Exercise details
Copy out all of the data below with no alterations.

[Records from a data source]

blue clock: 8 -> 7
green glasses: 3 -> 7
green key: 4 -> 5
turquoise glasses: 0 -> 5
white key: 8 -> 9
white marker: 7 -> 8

Response
blue clock: 8 -> 7
green glasses: 3 -> 7
green key: 4 -> 5
turquoise glasses: 0 -> 5
white key: 8 -> 9
white marker: 7 -> 8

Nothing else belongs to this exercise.